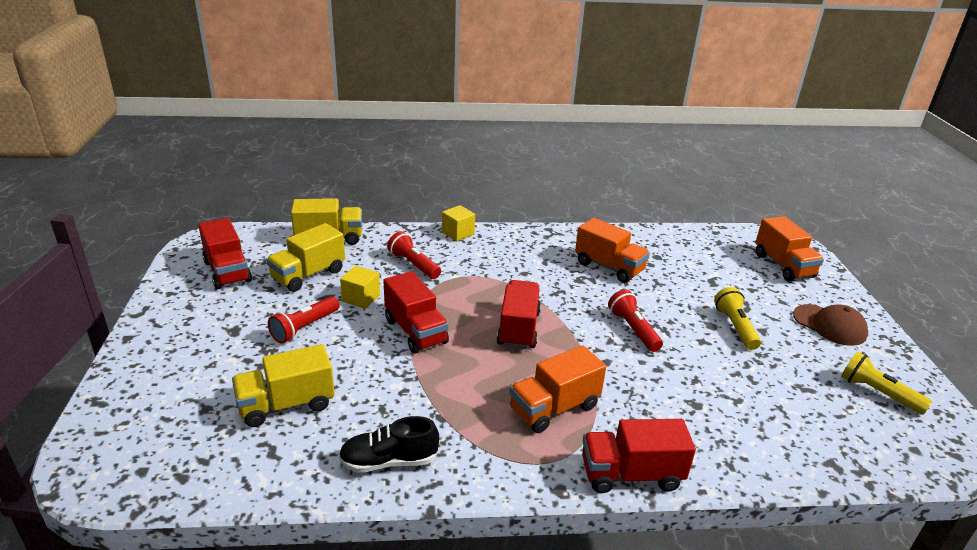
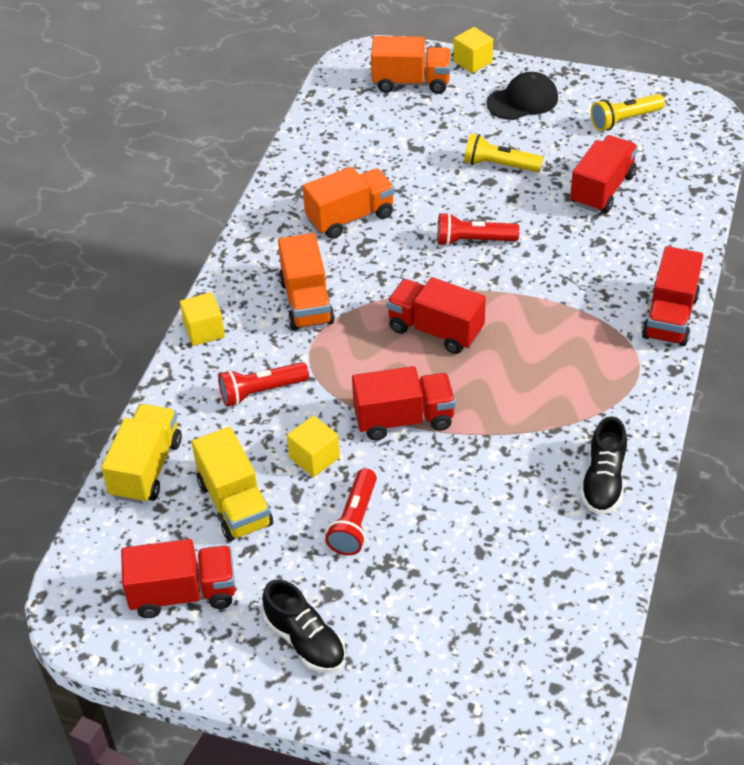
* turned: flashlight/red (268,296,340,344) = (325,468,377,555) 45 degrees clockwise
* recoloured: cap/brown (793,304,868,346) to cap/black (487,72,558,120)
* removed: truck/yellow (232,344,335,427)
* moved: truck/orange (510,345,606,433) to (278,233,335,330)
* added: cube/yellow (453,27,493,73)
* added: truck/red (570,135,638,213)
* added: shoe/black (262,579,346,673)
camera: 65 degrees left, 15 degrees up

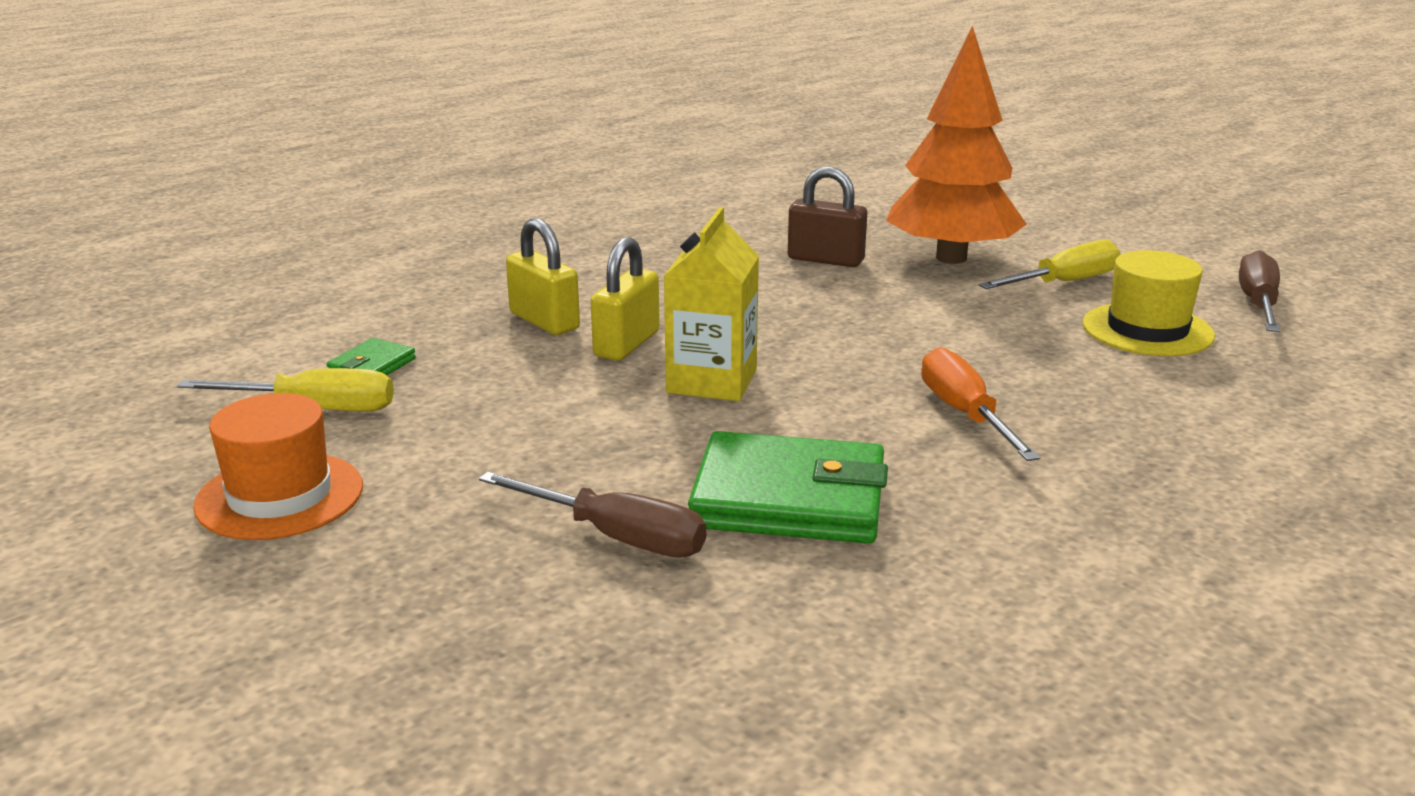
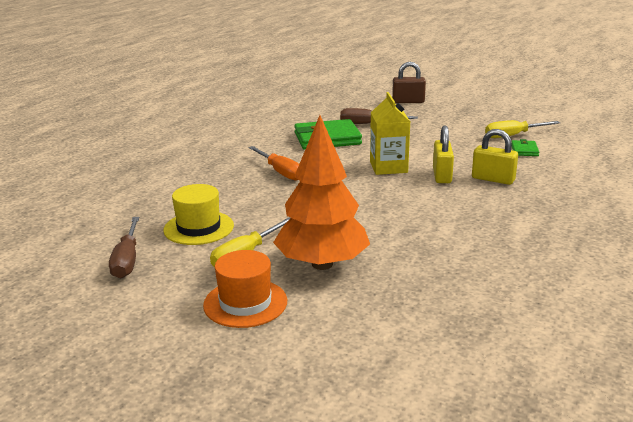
* moved: padlock/brown (788,166,867,267) to (392,62,426,103)
* moved: hat/orange (193,393,363,540) to (203,250,287,328)
camera: 160 degrees right, 0 degrees up

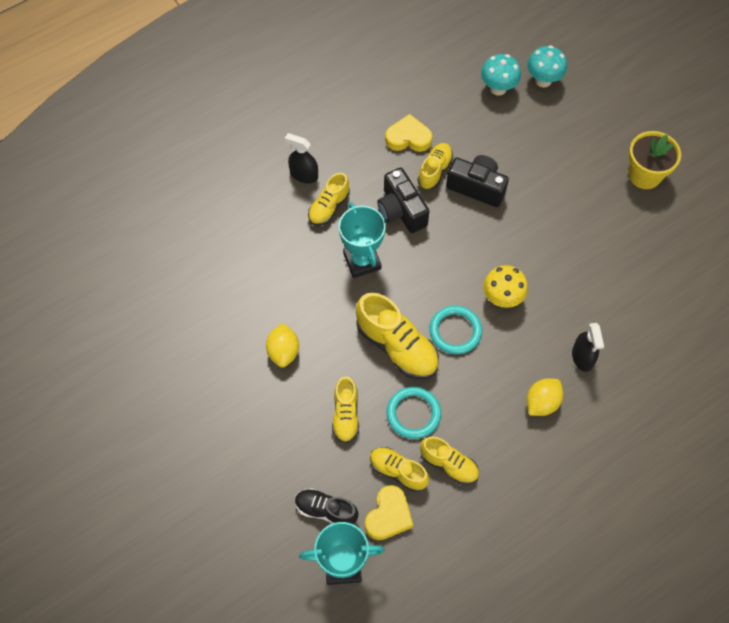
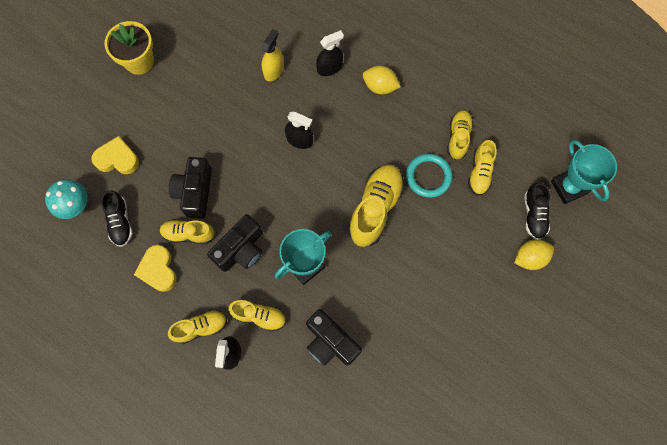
* removed: mushroom/turquoise (527,45,567,88)
* replaced: mushroom/yellow (483,265,528,308) to spray bottle/black (285,112,313,149)
* removed: ring/turquoise (429,305,482,354)
* moved: lemon/yellow (266,323,299,368) to (514,239,554,270)
* moved: shoe/yellow (332,376,359,443) to (168,309,227,344)
* moved: heart/yellow (365,485,413,540) to (91,136,139,174)
* added: spray bottle/yellow (262,29,284,81)
* added: shoe/black (101,190,133,247)
* added: camera/black (306,309,362,366)
camera: 110 degrees left, 10 degrees up

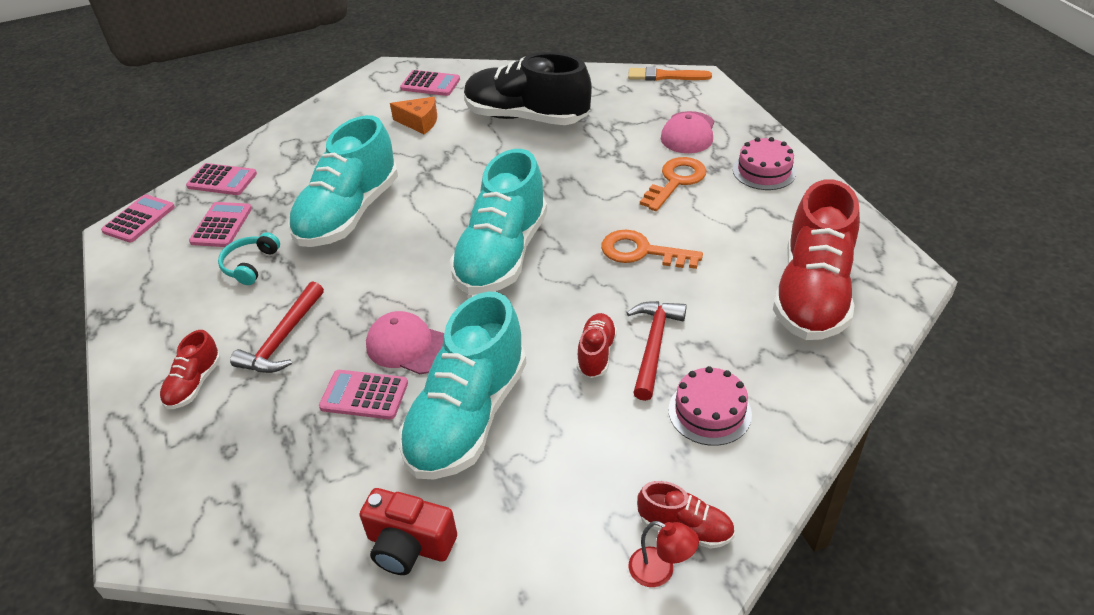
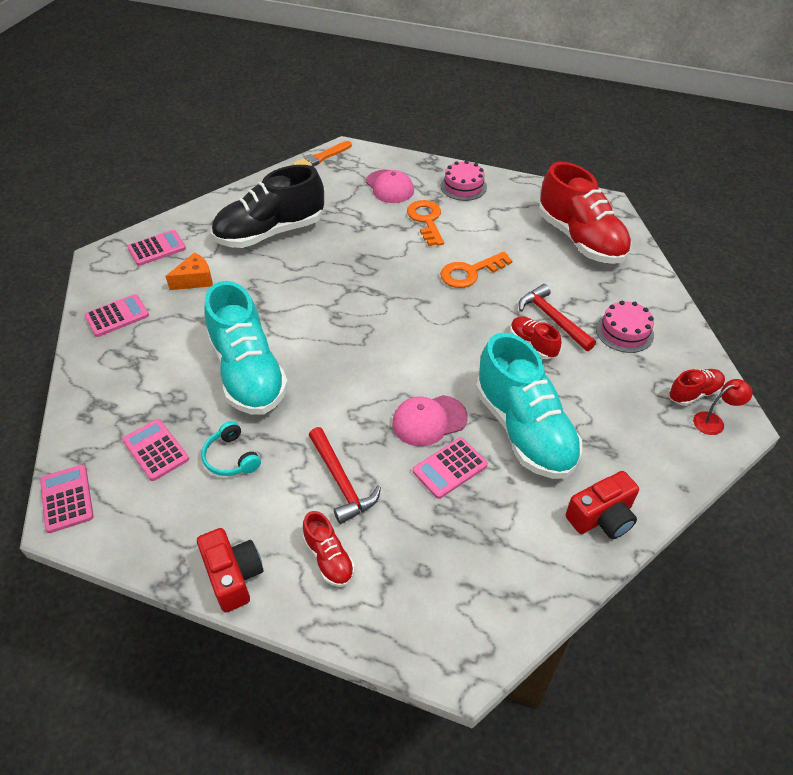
* removed: shoe/turquoise (450,149,547,295)
* moved: calculator/pink (186,163,257,195) to (84,294,149,337)
* added: camera/red (197,528,263,612)
camera: 50 degrees left, 5 degrees up

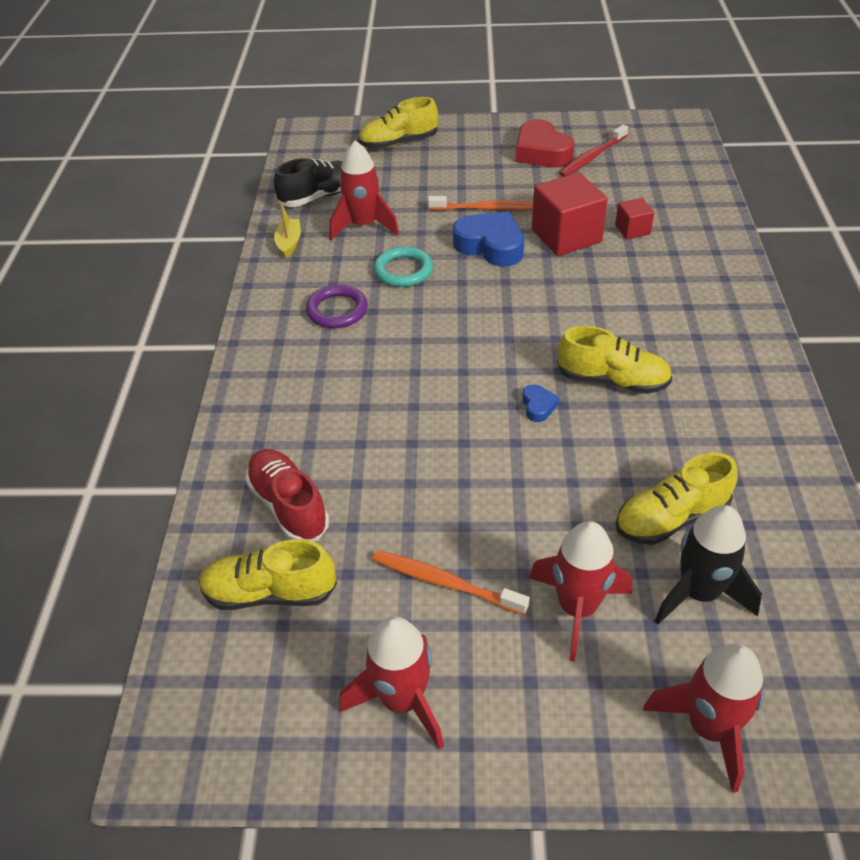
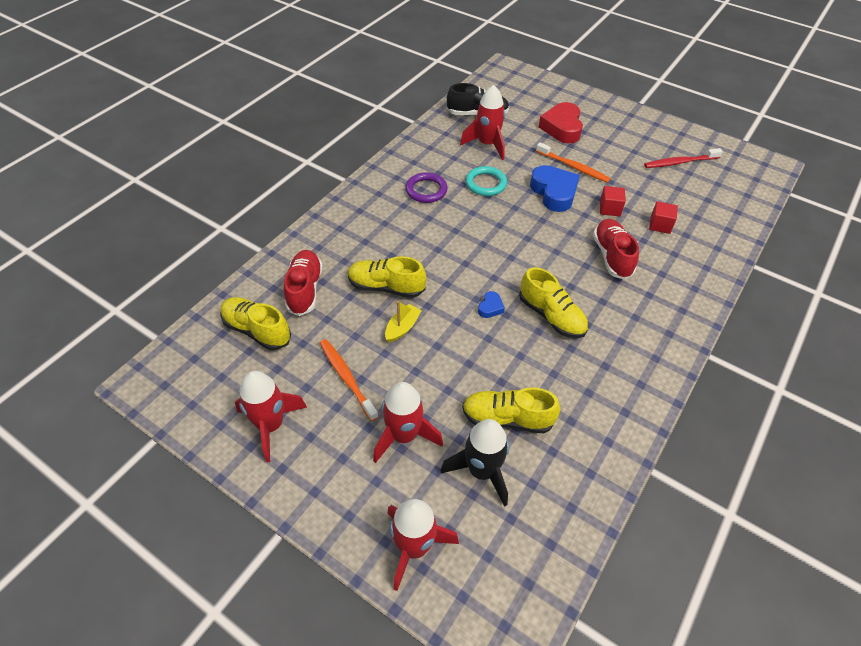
* moved: shoe/yellow (358,97,438,149) to (348,256,426,298)
* moved: heart/red (515,119,574,167) to (538,102,583,143)
* resized: cube/red (532,173,608,256) = (600,186,626,216) x0.52
* moved: boat/yellow (274,201,301,258) to (385,301,422,343)
* added: shoe/red (593,219,639,280)
camera: 30 degrees right, 5 degrees up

───

Give an exact copy of the lines above from the line with "(510,345,606,433) to (278,233,335,330)" up to and including the line with "added: shoe/black (262,579,346,673)", and leave everything else out.

* moved: truck/orange (510,345,606,433) to (278,233,335,330)
* added: cube/yellow (453,27,493,73)
* added: truck/red (570,135,638,213)
* added: shoe/black (262,579,346,673)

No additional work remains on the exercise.